Exercise instructions >> Using the data below, restate exactly every line from the one with "(259, 451) = (127, 480): purple" up to and including the one with "(141, 308) = (372, 339): turquoise". No picture belongs in it.

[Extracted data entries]
====================

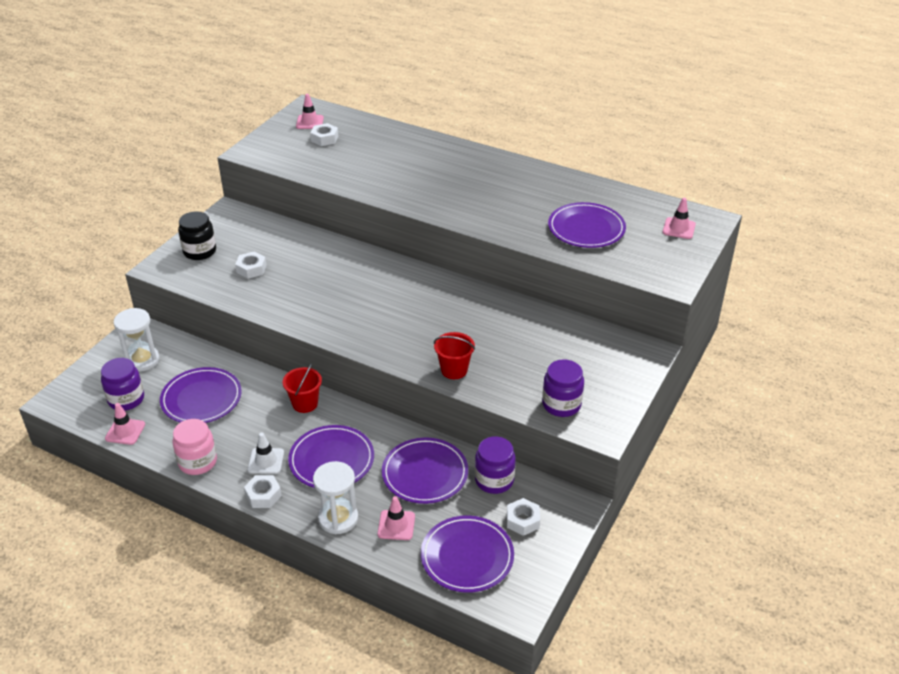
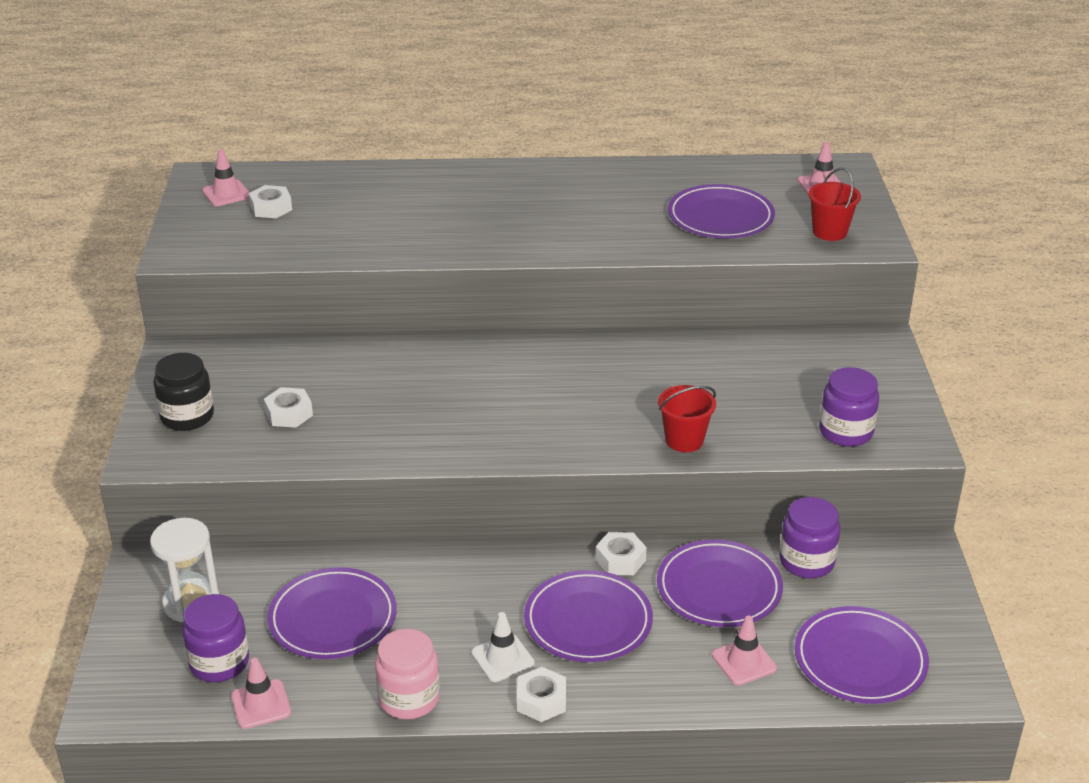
camera: 30 degrees left, 5 degrees down
(305, 403) = (484, 568): red bucket -> red bucket (829, 232)
(338, 518) = (665, 685): white hourglass -> none
(522, 520) = (882, 592): white nut -> white nut (620, 560)

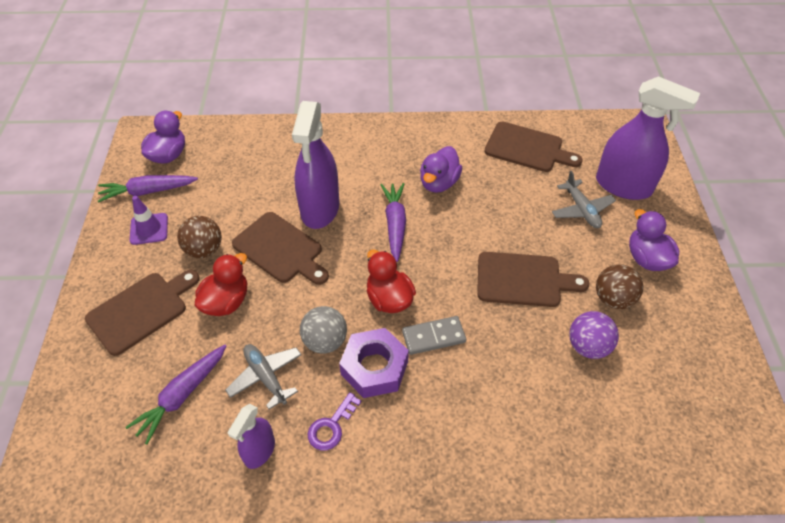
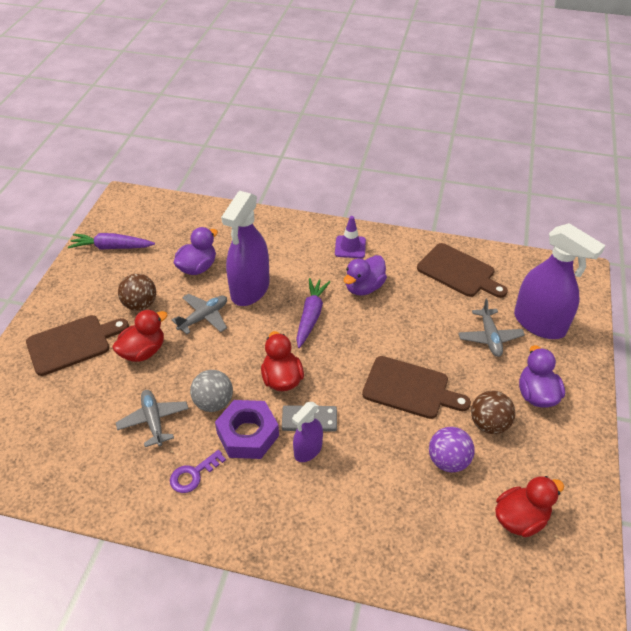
camera: 15 degrees right, 5 degrees down
(149, 229) = (102, 278): purple traffic cone -> purple traffic cone (350, 247)
(168, 155) = (139, 220): purple duck -> purple duck (197, 267)
(182, 395) = (81, 420): purple carrot -> none
(259, 451) = (127, 480): purple spray bottle -> purple spray bottle (308, 450)
(280, 249) = (204, 317): brown cutting board -> grey plane
(677, 389) = (520, 518): none -> red duck

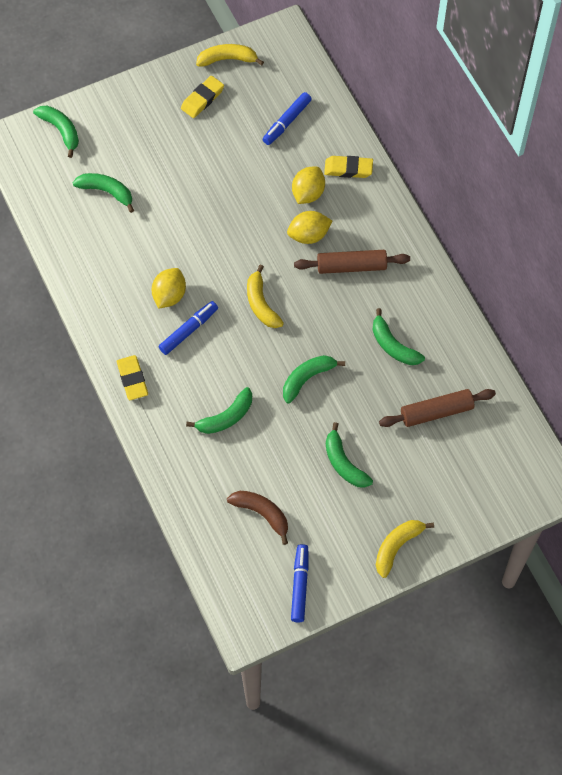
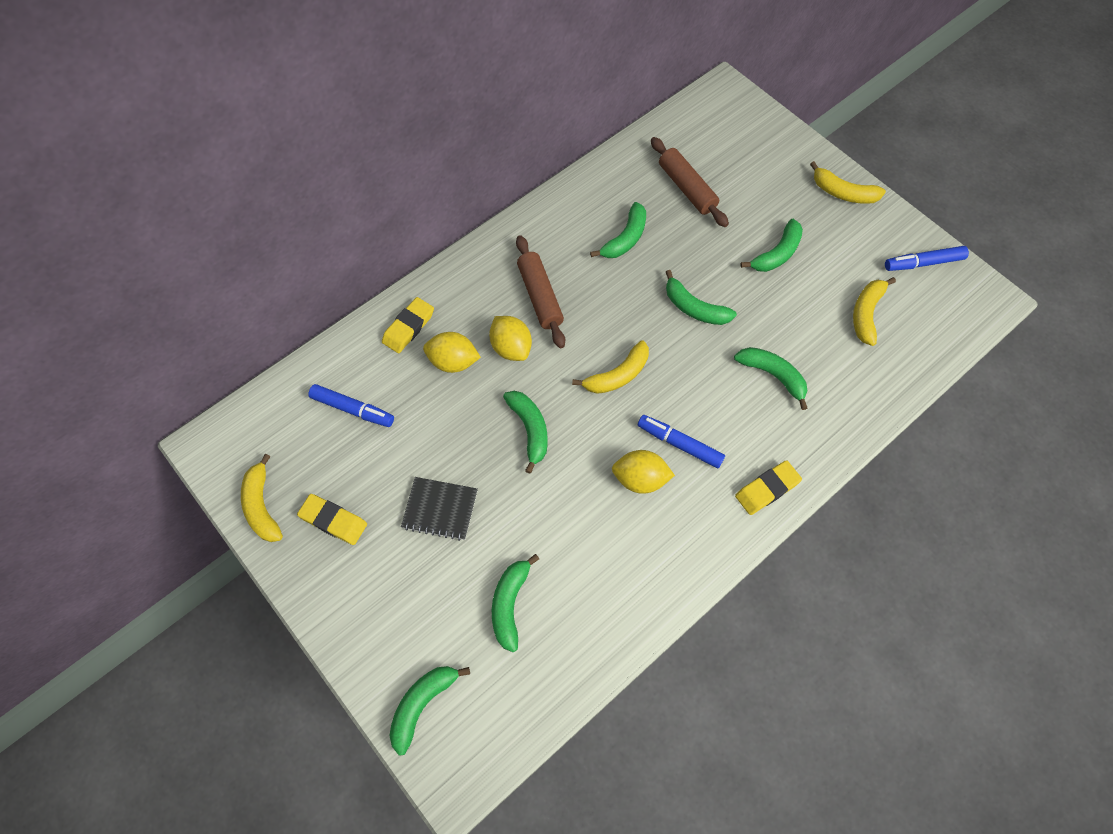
camera: 105 degrees left, 0 degrees up
(189, 163) = (440, 509): none -> black notebook
(233, 232) = (530, 430): none -> green banana
(262, 514) = (866, 314): brown banana -> yellow banana
(348, 169) = (408, 327): yellow eraser -> yellow eraser turned 45 degrees clockwise

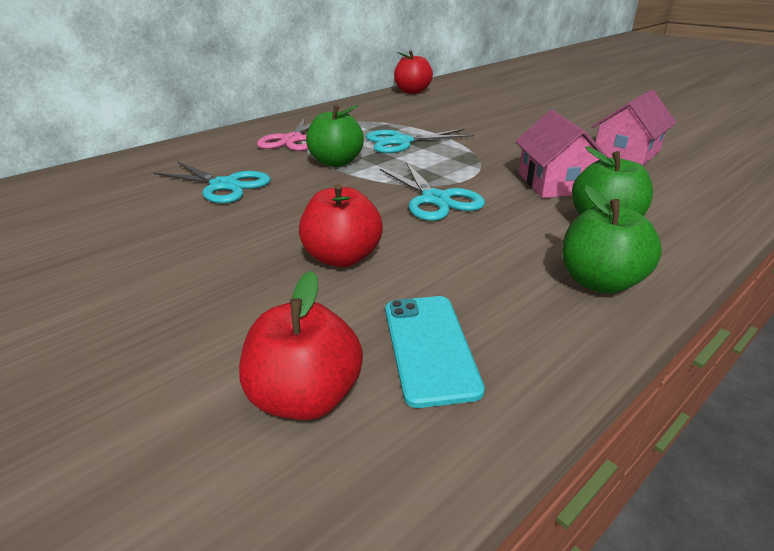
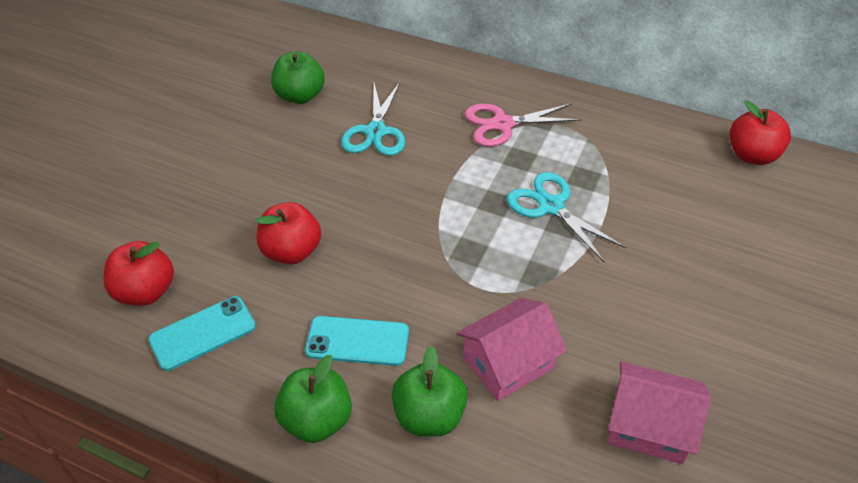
camera: 65 degrees right, 15 degrees up
(336, 162) = (464, 178): green apple -> green apple (300, 96)
(435, 199) = (418, 276): turquoise scissors -> none
(499, 241) = (357, 341): none -> turquoise phone

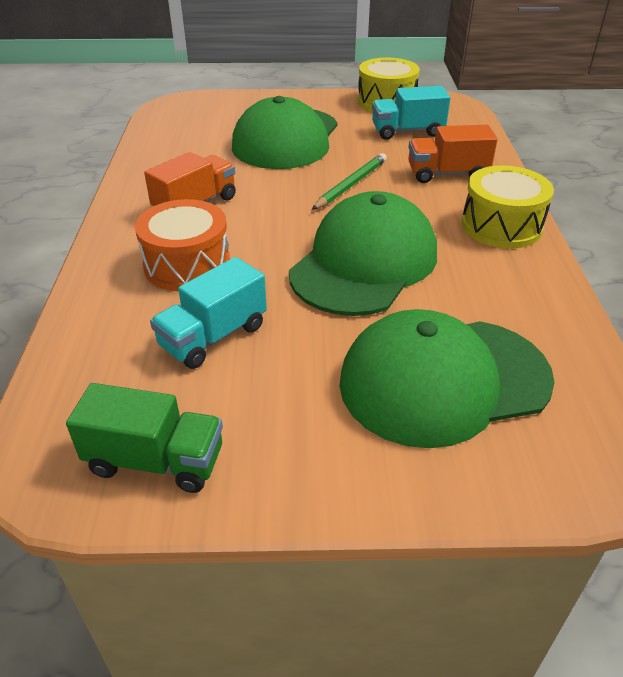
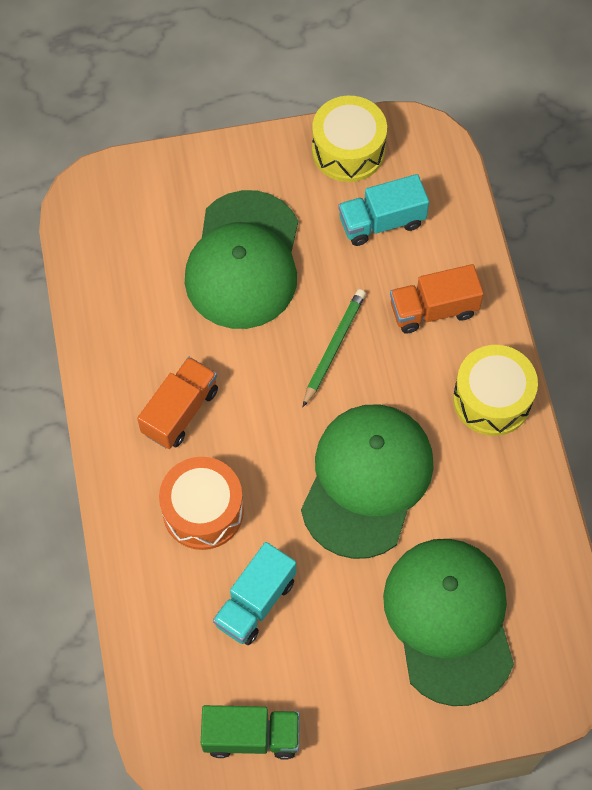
camera: 10 degrees left, 25 degrees up
(443, 380) = (449, 620): green cap -> green cap turned 105 degrees clockwise

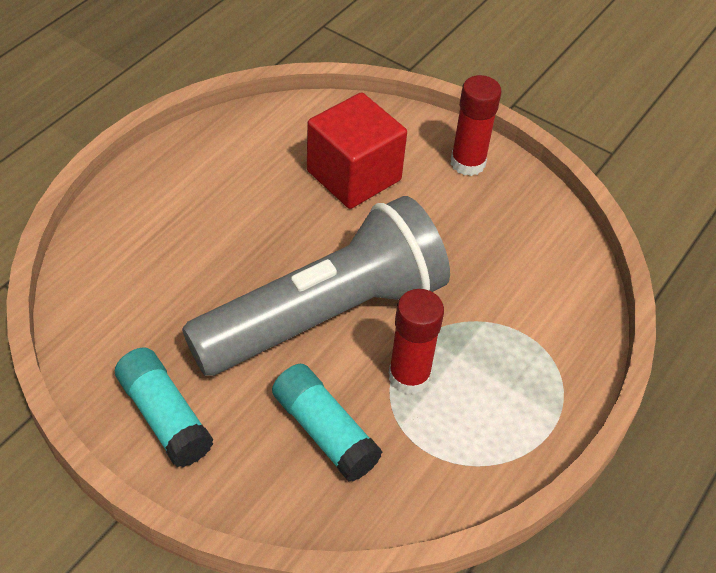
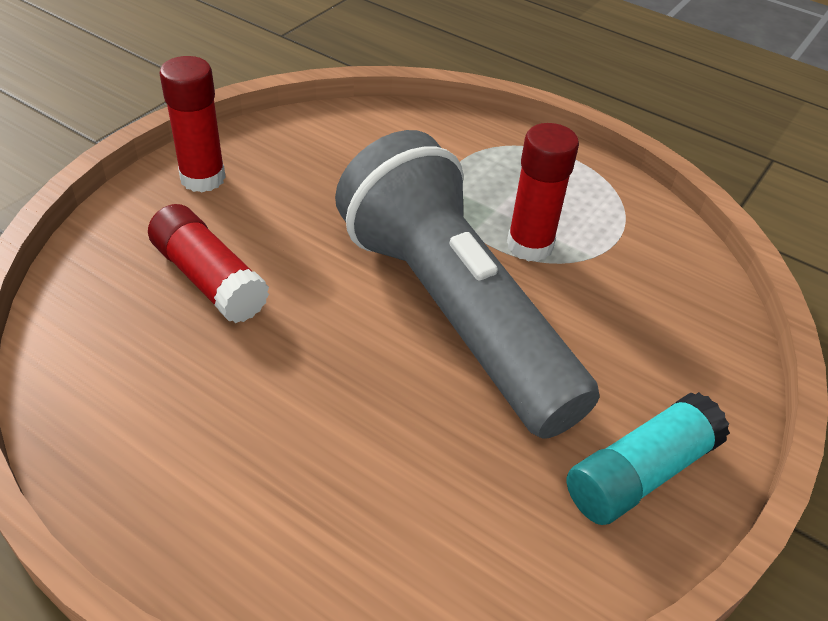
camera: 90 degrees left, 5 degrees down
(324, 431) = (618, 315): turquoise glue stick -> none
(354, 175) = (209, 279): red cube -> red glue stick

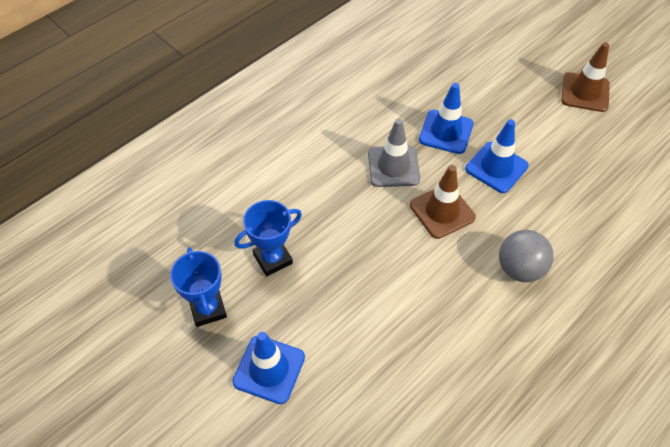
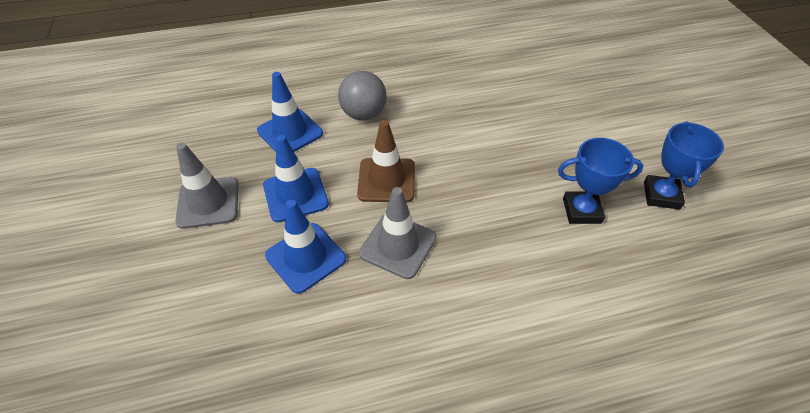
camera: 150 degrees left, 5 degrees down
(269, 369) = (614, 134): blue traffic cone -> blue traffic cone (290, 132)
(547, 134) = (208, 202): none -> grey traffic cone
(585, 92) = (110, 227): brown traffic cone -> none

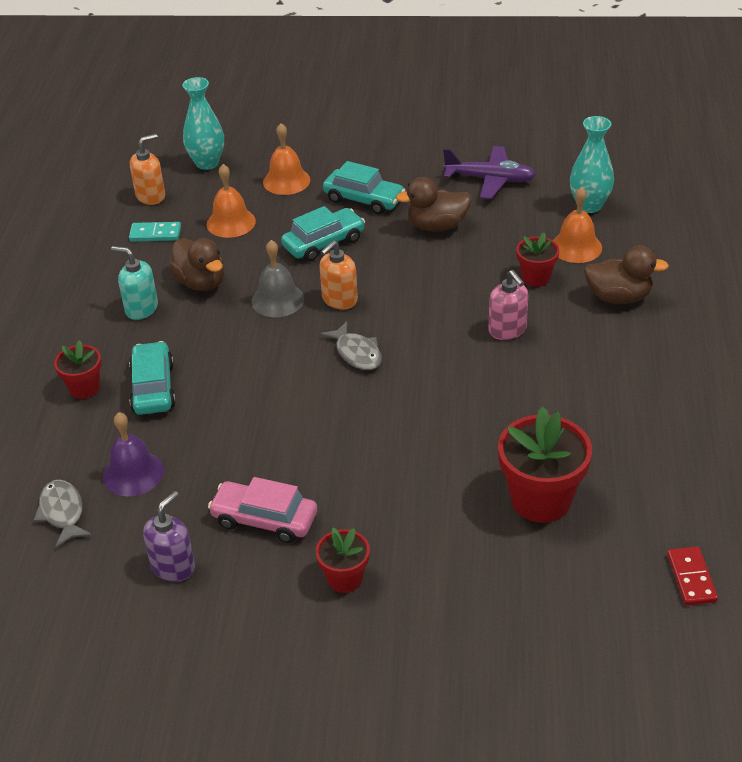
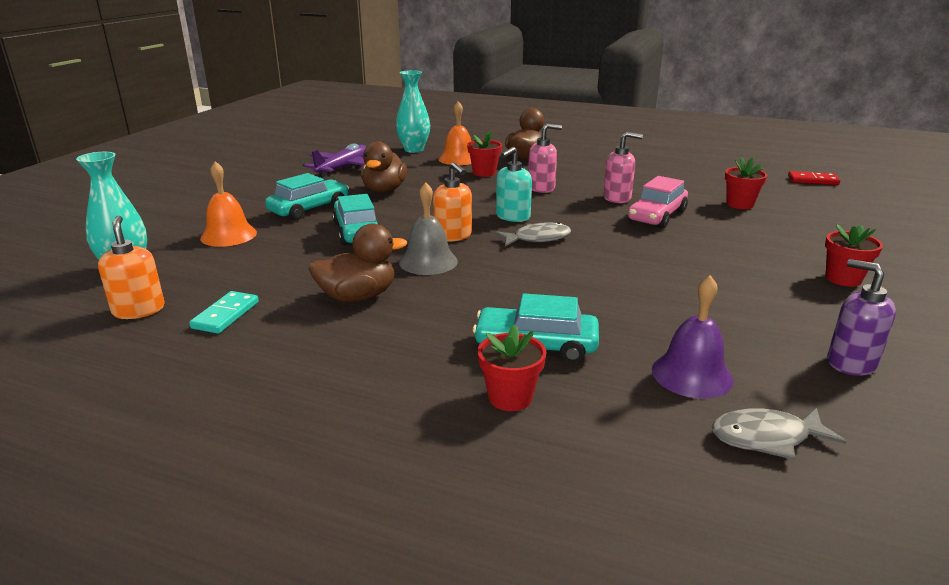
camera: 75 degrees left, 15 degrees down
(141, 308) = (372, 339): turquoise soap dispenser -> turquoise soap dispenser (512, 217)
(231, 222) = (264, 269): orange bell -> none
(264, 519) = (769, 305): pink car -> pink car (657, 216)
(506, 393) = (617, 198): none -> pink soap dispenser
(540, 500) = (740, 204): red flower pot -> red flower pot, size x0.56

====================

Response box >>
(259, 451) = (127, 480): purple spray bottle -> purple spray bottle (308, 450)
(280, 249) = (204, 317): brown cutting board -> grey plane
(677, 389) = (520, 518): none -> red duck

camera: 105 degrees left, 0 degrees up
(189, 163) = (440, 509): none -> black notebook
(233, 232) = (530, 430): none -> green banana
(262, 514) = (866, 314): brown banana -> yellow banana
(348, 169) = (408, 327): yellow eraser -> yellow eraser turned 45 degrees clockwise

camera: 65 degrees right, 15 degrees up
(336, 162) = (464, 178): green apple -> green apple (300, 96)
(435, 199) = (418, 276): turquoise scissors -> none
(499, 241) = (357, 341): none -> turquoise phone

camera: 10 degrees left, 25 degrees up
(443, 380) = (449, 620): green cap -> green cap turned 105 degrees clockwise

camera: 90 degrees left, 5 degrees down
(324, 431) = (618, 315): turquoise glue stick -> none
(354, 175) = (209, 279): red cube -> red glue stick

camera: 150 degrees left, 5 degrees down
(269, 369) = (614, 134): blue traffic cone -> blue traffic cone (290, 132)
(547, 134) = (208, 202): none -> grey traffic cone
(585, 92) = (110, 227): brown traffic cone -> none

camera: 75 degrees left, 15 degrees down
(141, 308) = (372, 339): turquoise soap dispenser -> turquoise soap dispenser (512, 217)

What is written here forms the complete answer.